ACTIVITY:
Lines from the records below that contain the word "camera" are to be copied out.

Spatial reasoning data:

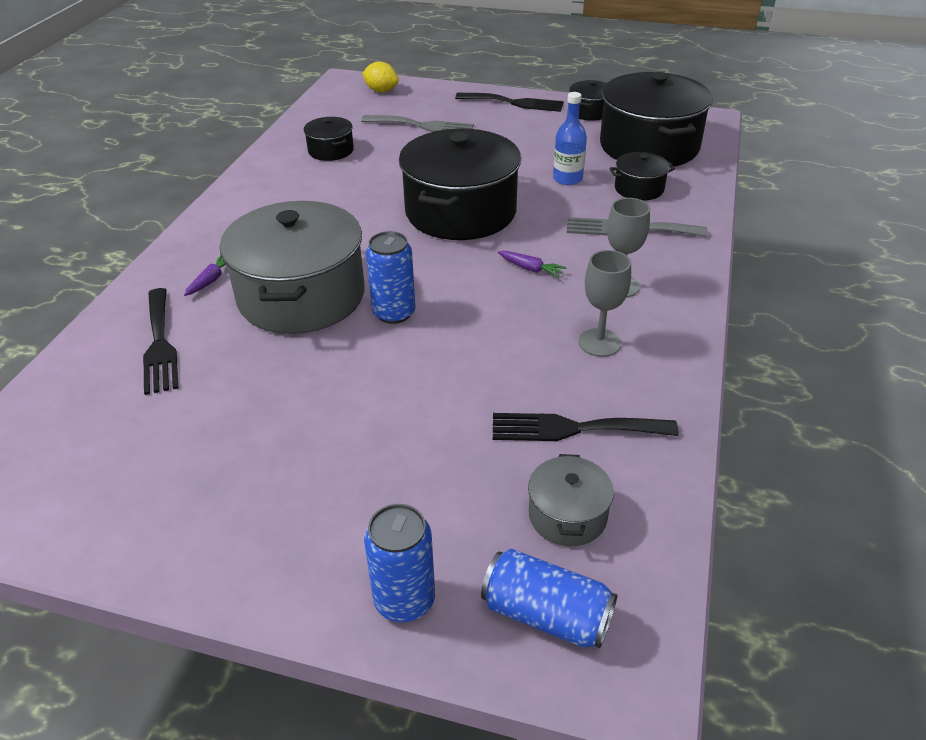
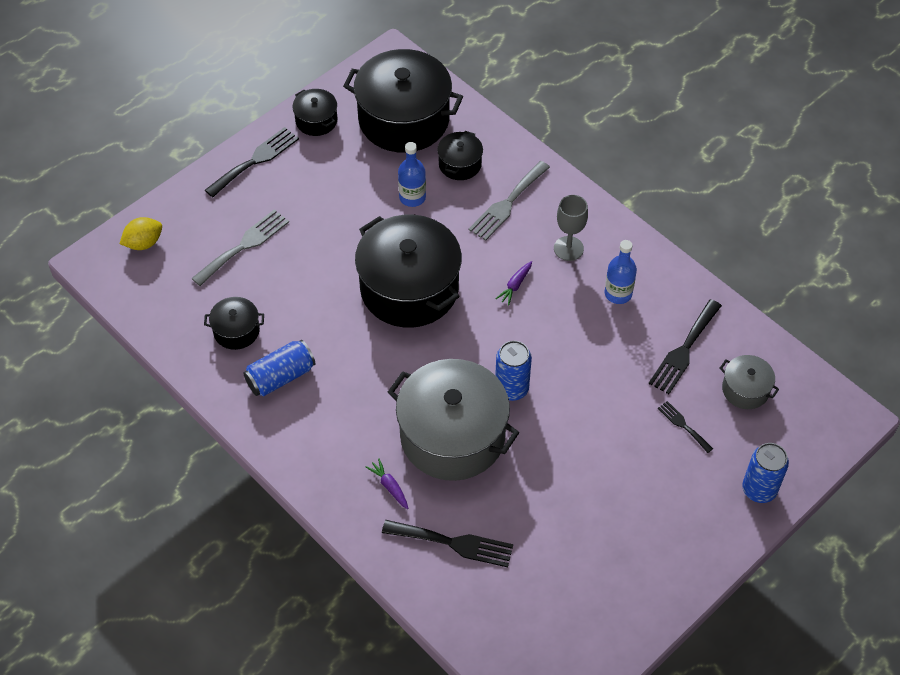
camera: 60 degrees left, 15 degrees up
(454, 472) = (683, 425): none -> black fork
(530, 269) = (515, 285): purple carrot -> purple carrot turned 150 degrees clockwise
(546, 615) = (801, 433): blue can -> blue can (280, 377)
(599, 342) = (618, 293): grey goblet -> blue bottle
--
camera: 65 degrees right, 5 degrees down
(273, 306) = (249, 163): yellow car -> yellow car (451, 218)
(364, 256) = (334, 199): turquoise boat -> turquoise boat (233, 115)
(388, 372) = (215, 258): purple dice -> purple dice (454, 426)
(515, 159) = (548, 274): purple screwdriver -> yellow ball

TASK SOLUTION:
camera: 60 degrees left, 15 degrees up
camera: 65 degrees right, 5 degrees down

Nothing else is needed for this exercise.